### Exercise objective:
Restate the entries below word for word, omitting nothing.

### Provided records:
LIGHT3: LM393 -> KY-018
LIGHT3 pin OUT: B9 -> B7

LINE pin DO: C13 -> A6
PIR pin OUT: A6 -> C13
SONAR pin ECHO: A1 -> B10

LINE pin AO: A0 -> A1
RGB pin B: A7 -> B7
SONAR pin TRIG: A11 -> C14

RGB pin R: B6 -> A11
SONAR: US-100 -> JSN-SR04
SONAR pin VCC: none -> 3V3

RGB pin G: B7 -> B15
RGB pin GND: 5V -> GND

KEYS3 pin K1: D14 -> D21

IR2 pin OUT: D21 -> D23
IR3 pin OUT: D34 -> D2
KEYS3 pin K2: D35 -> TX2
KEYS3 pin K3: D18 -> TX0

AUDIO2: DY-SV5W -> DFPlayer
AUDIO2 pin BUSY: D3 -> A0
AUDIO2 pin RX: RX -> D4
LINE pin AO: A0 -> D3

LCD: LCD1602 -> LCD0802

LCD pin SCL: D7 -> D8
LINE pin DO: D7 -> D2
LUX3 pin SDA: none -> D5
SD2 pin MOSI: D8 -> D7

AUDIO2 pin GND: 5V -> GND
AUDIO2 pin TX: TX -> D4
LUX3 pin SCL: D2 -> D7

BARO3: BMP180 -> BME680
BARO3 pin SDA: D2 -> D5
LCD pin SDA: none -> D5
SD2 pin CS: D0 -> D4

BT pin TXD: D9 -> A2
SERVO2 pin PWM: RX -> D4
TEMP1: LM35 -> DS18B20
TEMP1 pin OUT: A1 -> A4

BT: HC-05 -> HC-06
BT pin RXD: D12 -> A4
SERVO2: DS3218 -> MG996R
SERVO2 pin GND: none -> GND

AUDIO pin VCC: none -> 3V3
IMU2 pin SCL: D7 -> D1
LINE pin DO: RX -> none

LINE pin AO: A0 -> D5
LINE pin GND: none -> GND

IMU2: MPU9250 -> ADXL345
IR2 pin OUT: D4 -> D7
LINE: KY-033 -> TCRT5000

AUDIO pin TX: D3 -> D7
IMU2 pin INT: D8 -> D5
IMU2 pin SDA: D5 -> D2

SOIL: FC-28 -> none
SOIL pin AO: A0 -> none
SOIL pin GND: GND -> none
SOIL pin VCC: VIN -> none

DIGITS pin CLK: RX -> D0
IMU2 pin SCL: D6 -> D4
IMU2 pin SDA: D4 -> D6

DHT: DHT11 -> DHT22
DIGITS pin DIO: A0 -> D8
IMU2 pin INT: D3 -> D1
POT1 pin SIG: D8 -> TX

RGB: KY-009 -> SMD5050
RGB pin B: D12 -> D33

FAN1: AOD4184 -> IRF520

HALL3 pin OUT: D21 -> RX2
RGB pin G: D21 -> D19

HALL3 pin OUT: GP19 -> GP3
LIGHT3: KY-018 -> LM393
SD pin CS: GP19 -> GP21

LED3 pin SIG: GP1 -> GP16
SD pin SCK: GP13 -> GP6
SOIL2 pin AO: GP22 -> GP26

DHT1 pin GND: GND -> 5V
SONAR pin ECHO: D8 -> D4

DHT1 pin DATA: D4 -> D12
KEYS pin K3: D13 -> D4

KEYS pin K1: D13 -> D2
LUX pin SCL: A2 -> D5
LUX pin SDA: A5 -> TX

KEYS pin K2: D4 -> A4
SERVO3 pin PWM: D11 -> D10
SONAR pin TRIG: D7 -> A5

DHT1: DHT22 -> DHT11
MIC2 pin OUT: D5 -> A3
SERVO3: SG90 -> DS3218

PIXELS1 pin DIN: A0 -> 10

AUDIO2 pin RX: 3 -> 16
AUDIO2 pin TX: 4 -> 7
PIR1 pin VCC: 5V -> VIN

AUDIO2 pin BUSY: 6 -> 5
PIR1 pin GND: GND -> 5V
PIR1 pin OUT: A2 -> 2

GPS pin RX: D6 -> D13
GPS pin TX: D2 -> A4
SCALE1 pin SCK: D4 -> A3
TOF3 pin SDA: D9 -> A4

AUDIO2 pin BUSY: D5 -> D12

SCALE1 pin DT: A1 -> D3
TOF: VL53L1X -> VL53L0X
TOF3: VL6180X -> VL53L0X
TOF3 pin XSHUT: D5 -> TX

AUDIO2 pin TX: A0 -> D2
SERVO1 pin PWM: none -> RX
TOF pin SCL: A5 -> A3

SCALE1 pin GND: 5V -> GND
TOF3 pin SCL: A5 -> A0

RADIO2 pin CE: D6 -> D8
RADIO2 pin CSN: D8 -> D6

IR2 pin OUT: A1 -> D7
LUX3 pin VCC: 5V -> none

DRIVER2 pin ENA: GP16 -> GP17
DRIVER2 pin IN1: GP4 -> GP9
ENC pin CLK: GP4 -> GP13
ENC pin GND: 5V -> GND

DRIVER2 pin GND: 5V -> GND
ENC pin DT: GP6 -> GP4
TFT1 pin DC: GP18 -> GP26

### Solved problem:
LIGHT3: LM393 -> KY-018
LIGHT3 pin OUT: B9 -> B7

LINE pin DO: C13 -> A6
PIR pin OUT: A6 -> C13
SONAR pin ECHO: A1 -> B10

LINE pin AO: A0 -> A1
RGB pin B: A7 -> B7
SONAR pin TRIG: A11 -> C14

RGB pin R: B6 -> A11
SONAR: US-100 -> JSN-SR04
SONAR pin VCC: none -> 3V3

RGB pin G: B7 -> B15
RGB pin GND: 5V -> GND

KEYS3 pin K1: D14 -> D21

IR2 pin OUT: D21 -> D23
IR3 pin OUT: D34 -> D2
KEYS3 pin K2: D35 -> TX2
KEYS3 pin K3: D18 -> TX0

AUDIO2: DY-SV5W -> DFPlayer
AUDIO2 pin BUSY: D3 -> A0
AUDIO2 pin RX: RX -> D4
LINE pin AO: A0 -> D3

LCD: LCD1602 -> LCD0802

LCD pin SCL: D7 -> D8
LINE pin DO: D7 -> D2
LUX3 pin SDA: none -> D5
SD2 pin MOSI: D8 -> D7

AUDIO2 pin GND: 5V -> GND
AUDIO2 pin TX: TX -> D4
LUX3 pin SCL: D2 -> D7

BARO3: BMP180 -> BME680
BARO3 pin SDA: D2 -> D5
LCD pin SDA: none -> D5
SD2 pin CS: D0 -> D4

BT pin TXD: D9 -> A2
SERVO2 pin PWM: RX -> D4
TEMP1: LM35 -> DS18B20
TEMP1 pin OUT: A1 -> A4

BT: HC-05 -> HC-06
BT pin RXD: D12 -> A4
SERVO2: DS3218 -> MG996R
SERVO2 pin GND: none -> GND

AUDIO pin VCC: none -> 3V3
IMU2 pin SCL: D7 -> D1
LINE pin DO: RX -> none

LINE pin AO: A0 -> D5
LINE pin GND: none -> GND

IMU2: MPU9250 -> ADXL345
IR2 pin OUT: D4 -> D7
LINE: KY-033 -> TCRT5000

AUDIO pin TX: D3 -> D7
IMU2 pin INT: D8 -> D5
IMU2 pin SDA: D5 -> D2

SOIL: FC-28 -> none
SOIL pin AO: A0 -> none
SOIL pin GND: GND -> none
SOIL pin VCC: VIN -> none

DIGITS pin CLK: RX -> D0
IMU2 pin SCL: D6 -> D4
IMU2 pin SDA: D4 -> D6

DHT: DHT11 -> DHT22
DIGITS pin DIO: A0 -> D8
IMU2 pin INT: D3 -> D1
POT1 pin SIG: D8 -> TX

RGB: KY-009 -> SMD5050
RGB pin B: D12 -> D33

FAN1: AOD4184 -> IRF520

HALL3 pin OUT: D21 -> RX2
RGB pin G: D21 -> D19

HALL3 pin OUT: GP19 -> GP3
LIGHT3: KY-018 -> LM393
SD pin CS: GP19 -> GP21

LED3 pin SIG: GP1 -> GP16
SD pin SCK: GP13 -> GP6
SOIL2 pin AO: GP22 -> GP26

DHT1 pin GND: GND -> 5V
SONAR pin ECHO: D8 -> D4

DHT1 pin DATA: D4 -> D12
KEYS pin K3: D13 -> D4

KEYS pin K1: D13 -> D2
LUX pin SCL: A2 -> D5
LUX pin SDA: A5 -> TX

KEYS pin K2: D4 -> A4
SERVO3 pin PWM: D11 -> D10
SONAR pin TRIG: D7 -> A5

DHT1: DHT22 -> DHT11
MIC2 pin OUT: D5 -> A3
SERVO3: SG90 -> DS3218

PIXELS1 pin DIN: A0 -> 10

AUDIO2 pin RX: 3 -> 16
AUDIO2 pin TX: 4 -> 7
PIR1 pin VCC: 5V -> VIN

AUDIO2 pin BUSY: 6 -> 5
PIR1 pin GND: GND -> 5V
PIR1 pin OUT: A2 -> 2

GPS pin RX: D6 -> D13
GPS pin TX: D2 -> A4
SCALE1 pin SCK: D4 -> A3
TOF3 pin SDA: D9 -> A4

AUDIO2 pin BUSY: D5 -> D12

SCALE1 pin DT: A1 -> D3
TOF: VL53L1X -> VL53L0X
TOF3: VL6180X -> VL53L0X
TOF3 pin XSHUT: D5 -> TX

AUDIO2 pin TX: A0 -> D2
SERVO1 pin PWM: none -> RX
TOF pin SCL: A5 -> A3

SCALE1 pin GND: 5V -> GND
TOF3 pin SCL: A5 -> A0

RADIO2 pin CE: D6 -> D8
RADIO2 pin CSN: D8 -> D6

IR2 pin OUT: A1 -> D7
LUX3 pin VCC: 5V -> none

DRIVER2 pin ENA: GP16 -> GP17
DRIVER2 pin IN1: GP4 -> GP9
ENC pin CLK: GP4 -> GP13
ENC pin GND: 5V -> GND

DRIVER2 pin GND: 5V -> GND
ENC pin DT: GP6 -> GP4
TFT1 pin DC: GP18 -> GP26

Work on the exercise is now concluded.